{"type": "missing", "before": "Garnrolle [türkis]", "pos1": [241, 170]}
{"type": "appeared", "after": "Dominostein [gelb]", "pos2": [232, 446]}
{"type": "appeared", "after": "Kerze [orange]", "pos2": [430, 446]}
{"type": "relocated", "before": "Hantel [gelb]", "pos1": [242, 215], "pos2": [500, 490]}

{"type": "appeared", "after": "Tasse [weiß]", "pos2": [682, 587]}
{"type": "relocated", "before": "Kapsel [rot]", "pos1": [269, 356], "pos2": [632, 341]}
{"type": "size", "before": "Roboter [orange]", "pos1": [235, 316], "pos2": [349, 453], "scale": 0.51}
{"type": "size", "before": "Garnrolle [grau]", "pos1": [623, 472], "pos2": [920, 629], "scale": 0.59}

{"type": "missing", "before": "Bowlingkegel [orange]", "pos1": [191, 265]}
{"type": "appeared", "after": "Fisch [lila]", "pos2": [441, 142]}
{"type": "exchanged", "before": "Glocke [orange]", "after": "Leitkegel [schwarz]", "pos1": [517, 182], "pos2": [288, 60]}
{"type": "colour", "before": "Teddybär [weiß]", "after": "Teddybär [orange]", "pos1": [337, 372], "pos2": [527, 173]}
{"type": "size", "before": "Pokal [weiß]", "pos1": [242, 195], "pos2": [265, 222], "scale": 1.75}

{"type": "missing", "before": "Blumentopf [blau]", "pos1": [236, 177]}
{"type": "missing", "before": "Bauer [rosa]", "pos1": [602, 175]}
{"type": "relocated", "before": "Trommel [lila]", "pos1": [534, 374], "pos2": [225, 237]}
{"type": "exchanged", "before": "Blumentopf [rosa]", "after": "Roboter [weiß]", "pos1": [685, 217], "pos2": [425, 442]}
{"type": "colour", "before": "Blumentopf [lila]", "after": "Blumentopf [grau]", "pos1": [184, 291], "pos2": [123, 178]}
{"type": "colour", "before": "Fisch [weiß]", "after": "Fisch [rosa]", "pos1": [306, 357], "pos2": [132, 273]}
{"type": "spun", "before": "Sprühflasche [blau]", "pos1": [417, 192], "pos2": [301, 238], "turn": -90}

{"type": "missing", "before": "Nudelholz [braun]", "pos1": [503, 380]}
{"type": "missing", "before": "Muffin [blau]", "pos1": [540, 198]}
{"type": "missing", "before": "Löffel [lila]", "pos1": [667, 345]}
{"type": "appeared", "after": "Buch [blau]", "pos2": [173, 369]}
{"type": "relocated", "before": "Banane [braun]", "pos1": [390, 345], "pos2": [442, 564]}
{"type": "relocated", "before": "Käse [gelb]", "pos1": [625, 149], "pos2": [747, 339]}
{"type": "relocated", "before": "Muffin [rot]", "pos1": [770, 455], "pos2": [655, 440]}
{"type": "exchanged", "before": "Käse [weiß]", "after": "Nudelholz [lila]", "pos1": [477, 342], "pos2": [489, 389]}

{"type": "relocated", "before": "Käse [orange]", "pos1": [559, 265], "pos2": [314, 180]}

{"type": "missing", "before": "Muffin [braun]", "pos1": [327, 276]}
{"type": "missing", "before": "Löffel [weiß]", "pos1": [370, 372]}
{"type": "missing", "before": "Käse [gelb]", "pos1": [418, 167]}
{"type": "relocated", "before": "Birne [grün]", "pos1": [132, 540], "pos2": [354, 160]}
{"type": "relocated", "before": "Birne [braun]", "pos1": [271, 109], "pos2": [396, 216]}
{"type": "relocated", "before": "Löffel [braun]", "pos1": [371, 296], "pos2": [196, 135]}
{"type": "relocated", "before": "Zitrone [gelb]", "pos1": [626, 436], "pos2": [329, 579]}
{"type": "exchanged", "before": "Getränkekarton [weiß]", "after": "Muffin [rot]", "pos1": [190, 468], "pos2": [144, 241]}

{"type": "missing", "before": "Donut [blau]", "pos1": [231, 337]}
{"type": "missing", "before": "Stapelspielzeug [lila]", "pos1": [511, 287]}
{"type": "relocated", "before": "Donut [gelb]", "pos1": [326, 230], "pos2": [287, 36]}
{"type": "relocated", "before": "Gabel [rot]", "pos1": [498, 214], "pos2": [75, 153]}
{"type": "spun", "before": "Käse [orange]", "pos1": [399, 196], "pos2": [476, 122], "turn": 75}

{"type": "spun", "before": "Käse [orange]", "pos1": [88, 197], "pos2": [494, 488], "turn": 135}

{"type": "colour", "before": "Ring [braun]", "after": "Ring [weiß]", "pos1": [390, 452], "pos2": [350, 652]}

**Work task**
Produce the whole listing once more, exactly.

**Output**
{"type": "missing", "before": "Garnrolle [türkis]", "pos1": [241, 170]}
{"type": "appeared", "after": "Dominostein [gelb]", "pos2": [232, 446]}
{"type": "appeared", "after": "Kerze [orange]", "pos2": [430, 446]}
{"type": "relocated", "before": "Hantel [gelb]", "pos1": [242, 215], "pos2": [500, 490]}

{"type": "appeared", "after": "Tasse [weiß]", "pos2": [682, 587]}
{"type": "relocated", "before": "Kapsel [rot]", "pos1": [269, 356], "pos2": [632, 341]}
{"type": "size", "before": "Roboter [orange]", "pos1": [235, 316], "pos2": [349, 453], "scale": 0.51}
{"type": "size", "before": "Garnrolle [grau]", "pos1": [623, 472], "pos2": [920, 629], "scale": 0.59}

{"type": "missing", "before": "Bowlingkegel [orange]", "pos1": [191, 265]}
{"type": "appeared", "after": "Fisch [lila]", "pos2": [441, 142]}
{"type": "exchanged", "before": "Glocke [orange]", "after": "Leitkegel [schwarz]", "pos1": [517, 182], "pos2": [288, 60]}
{"type": "colour", "before": "Teddybär [weiß]", "after": "Teddybär [orange]", "pos1": [337, 372], "pos2": [527, 173]}
{"type": "size", "before": "Pokal [weiß]", "pos1": [242, 195], "pos2": [265, 222], "scale": 1.75}

{"type": "missing", "before": "Blumentopf [blau]", "pos1": [236, 177]}
{"type": "missing", "before": "Bauer [rosa]", "pos1": [602, 175]}
{"type": "relocated", "before": "Trommel [lila]", "pos1": [534, 374], "pos2": [225, 237]}
{"type": "exchanged", "before": "Blumentopf [rosa]", "after": "Roboter [weiß]", "pos1": [685, 217], "pos2": [425, 442]}
{"type": "colour", "before": "Blumentopf [lila]", "after": "Blumentopf [grau]", "pos1": [184, 291], "pos2": [123, 178]}
{"type": "colour", "before": "Fisch [weiß]", "after": "Fisch [rosa]", "pos1": [306, 357], "pos2": [132, 273]}
{"type": "spun", "before": "Sprühflasche [blau]", "pos1": [417, 192], "pos2": [301, 238], "turn": -90}

{"type": "missing", "before": "Nudelholz [braun]", "pos1": [503, 380]}
{"type": "missing", "before": "Muffin [blau]", "pos1": [540, 198]}
{"type": "missing", "before": "Löffel [lila]", "pos1": [667, 345]}
{"type": "appeared", "after": "Buch [blau]", "pos2": [173, 369]}
{"type": "relocated", "before": "Banane [braun]", "pos1": [390, 345], "pos2": [442, 564]}
{"type": "relocated", "before": "Käse [gelb]", "pos1": [625, 149], "pos2": [747, 339]}
{"type": "relocated", "before": "Muffin [rot]", "pos1": [770, 455], "pos2": [655, 440]}
{"type": "exchanged", "before": "Käse [weiß]", "after": "Nudelholz [lila]", "pos1": [477, 342], "pos2": [489, 389]}

{"type": "relocated", "before": "Käse [orange]", "pos1": [559, 265], "pos2": [314, 180]}

{"type": "missing", "before": "Muffin [braun]", "pos1": [327, 276]}
{"type": "missing", "before": "Löffel [weiß]", "pos1": [370, 372]}
{"type": "missing", "before": "Käse [gelb]", "pos1": [418, 167]}
{"type": "relocated", "before": "Birne [grün]", "pos1": [132, 540], "pos2": [354, 160]}
{"type": "relocated", "before": "Birne [braun]", "pos1": [271, 109], "pos2": [396, 216]}
{"type": "relocated", "before": "Löffel [braun]", "pos1": [371, 296], "pos2": [196, 135]}
{"type": "relocated", "before": "Zitrone [gelb]", "pos1": [626, 436], "pos2": [329, 579]}
{"type": "exchanged", "before": "Getränkekarton [weiß]", "after": "Muffin [rot]", "pos1": [190, 468], "pos2": [144, 241]}

{"type": "missing", "before": "Donut [blau]", "pos1": [231, 337]}
{"type": "missing", "before": "Stapelspielzeug [lila]", "pos1": [511, 287]}
{"type": "relocated", "before": "Donut [gelb]", "pos1": [326, 230], "pos2": [287, 36]}
{"type": "relocated", "before": "Gabel [rot]", "pos1": [498, 214], "pos2": [75, 153]}
{"type": "spun", "before": "Käse [orange]", "pos1": [399, 196], "pos2": [476, 122], "turn": 75}

{"type": "spun", "before": "Käse [orange]", "pos1": [88, 197], "pos2": [494, 488], "turn": 135}

{"type": "colour", "before": "Ring [braun]", "after": "Ring [weiß]", "pos1": [390, 452], "pos2": [350, 652]}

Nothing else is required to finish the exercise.